(REQUIRED ACTION): Give back the lines below exactly, but do not include any pictures.

(Colored object listings):
■ ■ ■ ■ ■

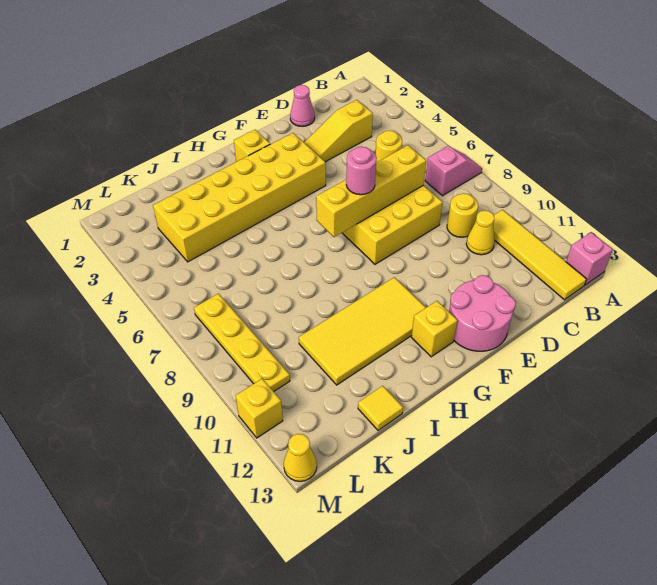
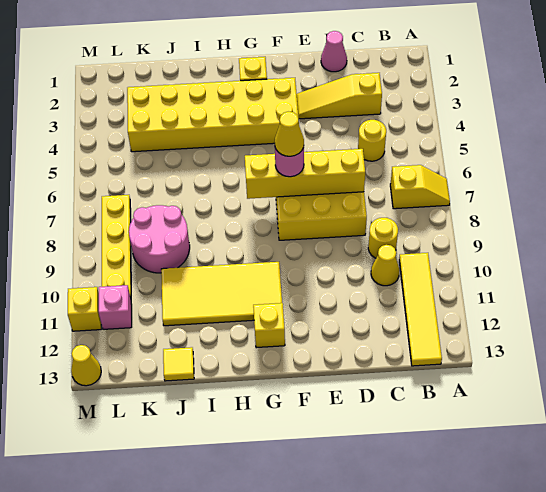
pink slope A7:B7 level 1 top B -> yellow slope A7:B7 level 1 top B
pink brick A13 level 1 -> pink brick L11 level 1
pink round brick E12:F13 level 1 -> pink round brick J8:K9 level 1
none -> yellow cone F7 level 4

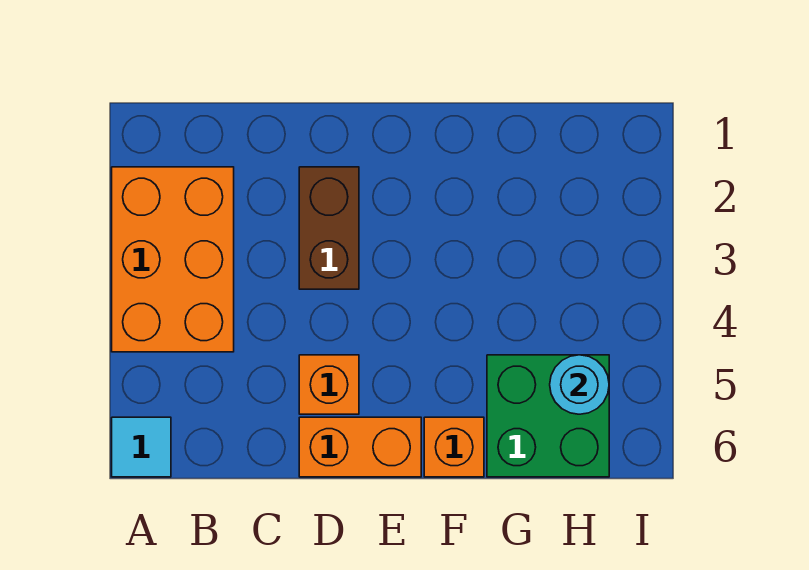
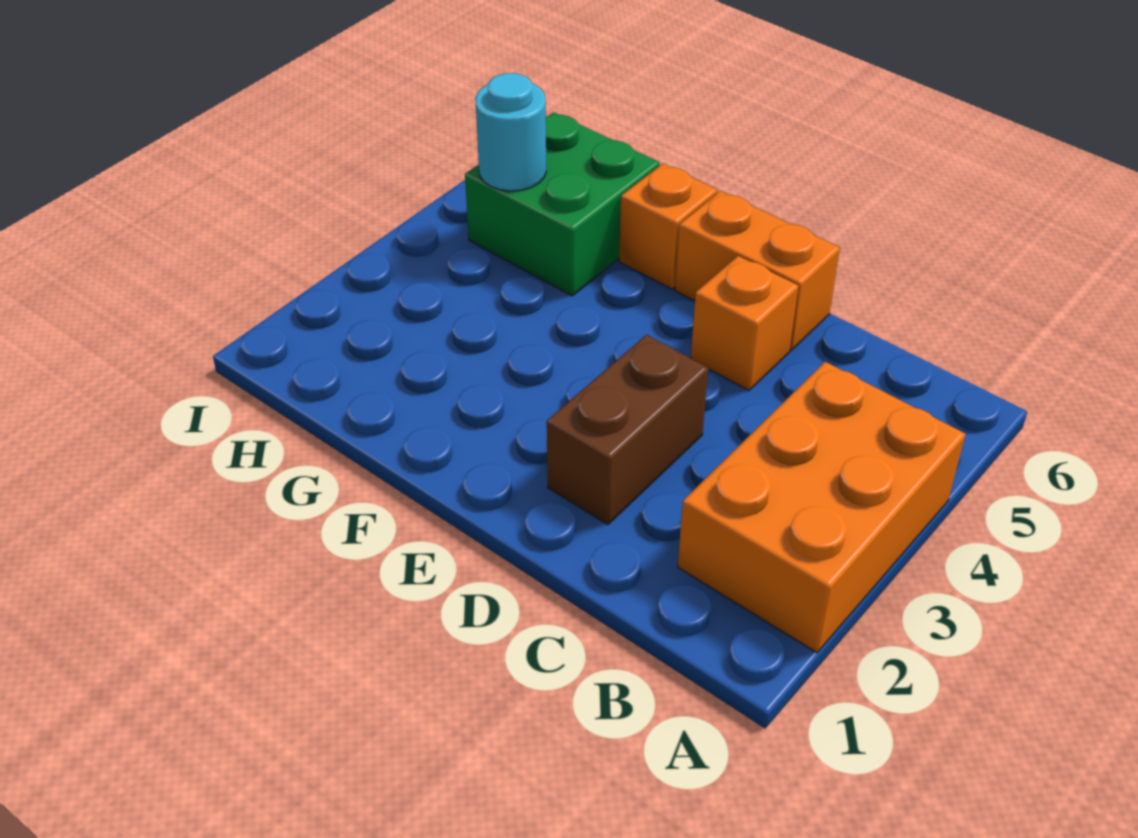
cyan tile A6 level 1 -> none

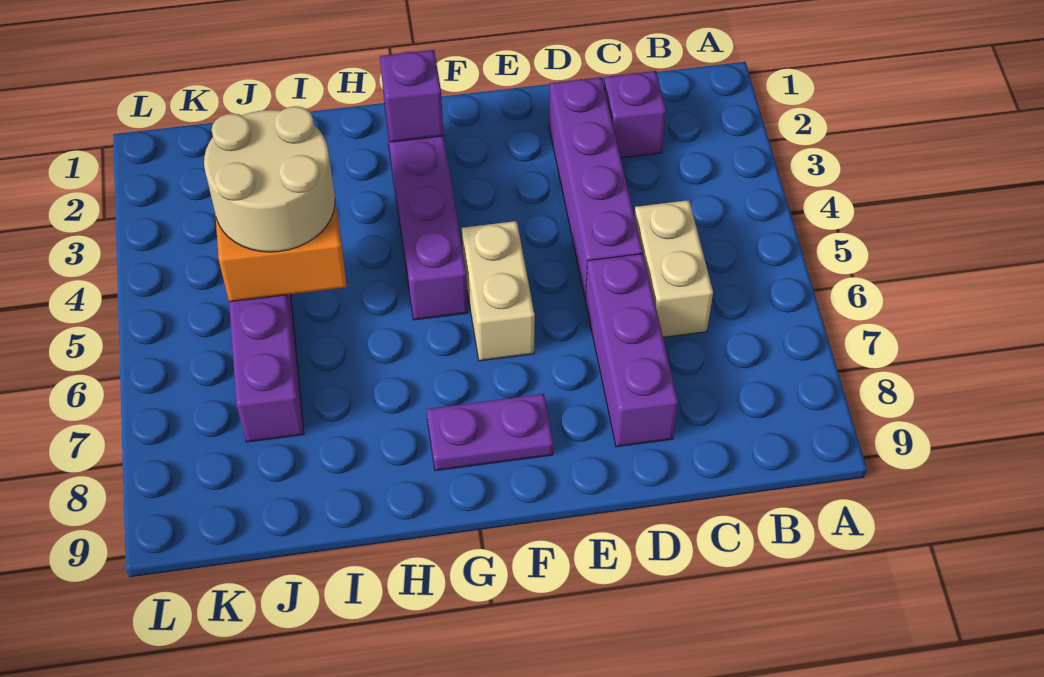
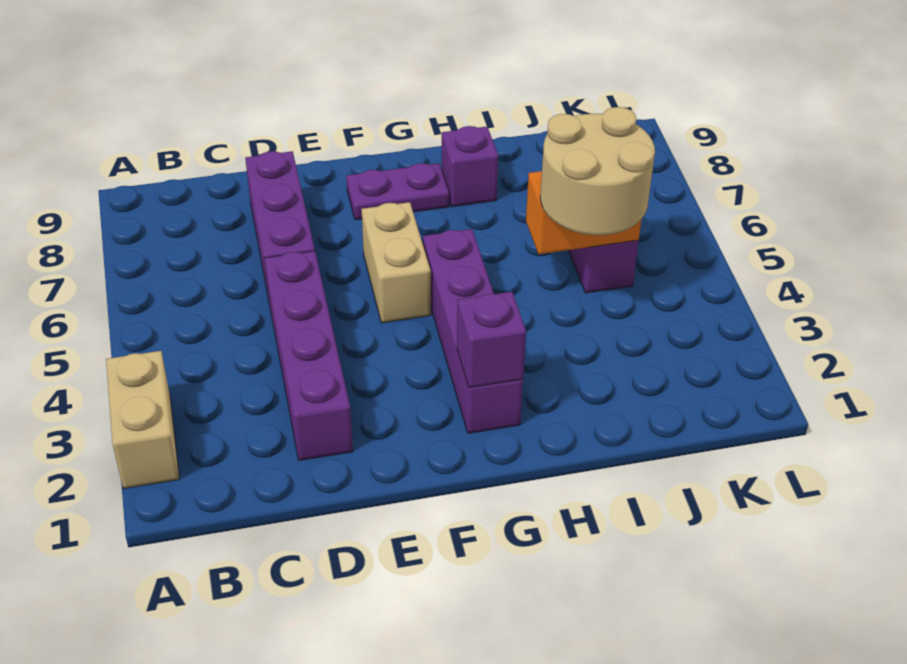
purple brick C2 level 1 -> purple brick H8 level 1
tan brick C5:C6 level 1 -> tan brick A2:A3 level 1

■ ■ ■ ■ ■

(FINISHED TASK):
pink slope A7:B7 level 1 top B -> yellow slope A7:B7 level 1 top B
pink brick A13 level 1 -> pink brick L11 level 1
pink round brick E12:F13 level 1 -> pink round brick J8:K9 level 1
none -> yellow cone F7 level 4

cyan tile A6 level 1 -> none

purple brick C2 level 1 -> purple brick H8 level 1
tan brick C5:C6 level 1 -> tan brick A2:A3 level 1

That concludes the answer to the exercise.